----- Source information

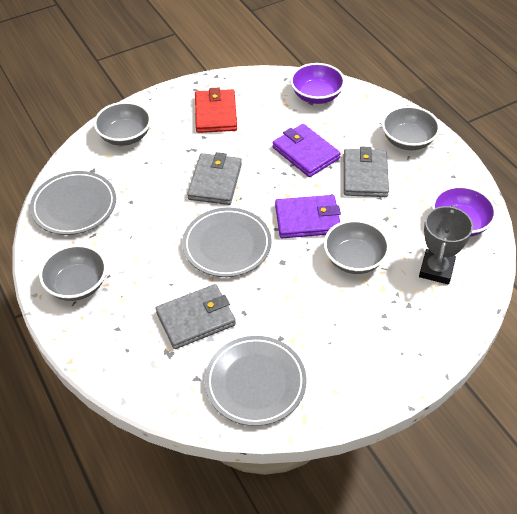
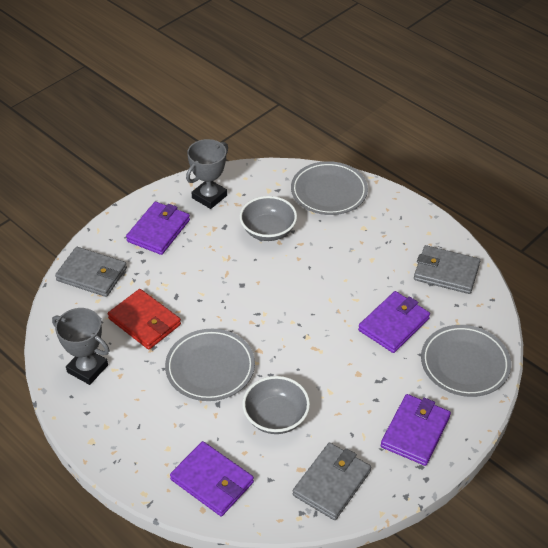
grey bowl: 4 -> 2
grey trophy: 1 -> 2
purple bowl: 2 -> 0
purple wallet: 2 -> 4

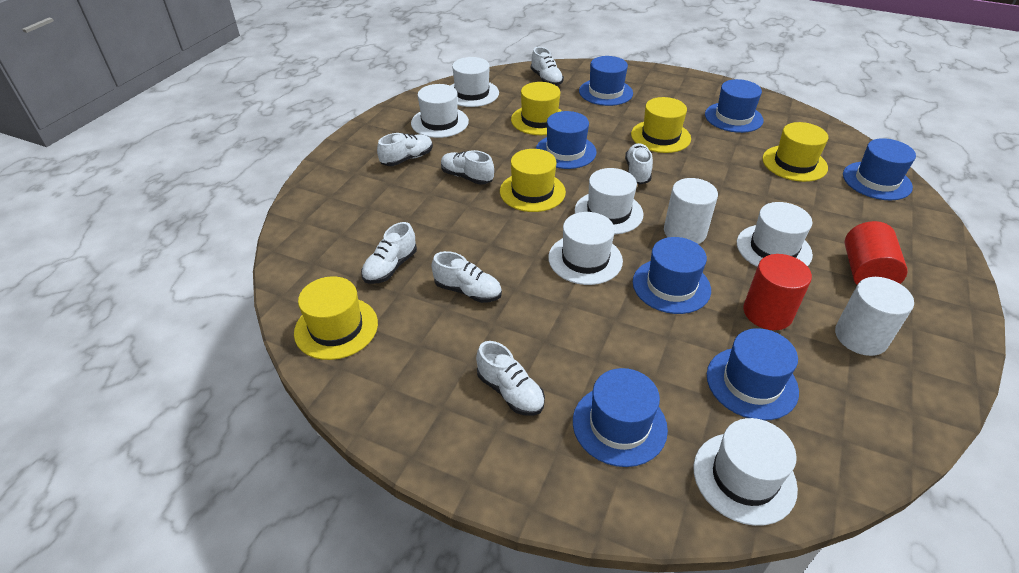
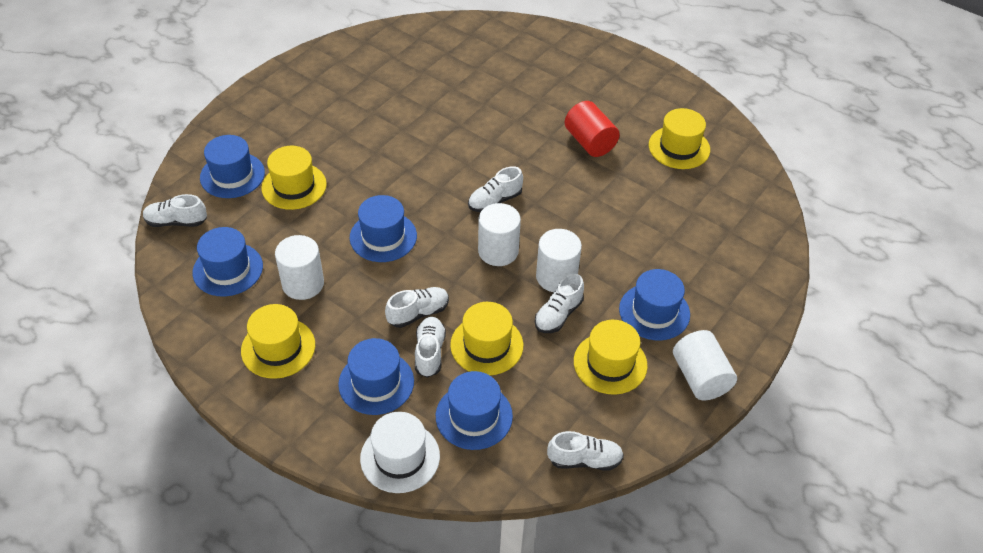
blue hat: 7 -> 6
red cylinder: 2 -> 1
white cylinder: 2 -> 4
white hat: 6 -> 1
white shoe: 7 -> 6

----------

What is being asked: Leaving the pictures behind, return every line above exactly.

Task answer:
grey bowl: 4 -> 2
grey trophy: 1 -> 2
purple bowl: 2 -> 0
purple wallet: 2 -> 4

blue hat: 7 -> 6
red cylinder: 2 -> 1
white cylinder: 2 -> 4
white hat: 6 -> 1
white shoe: 7 -> 6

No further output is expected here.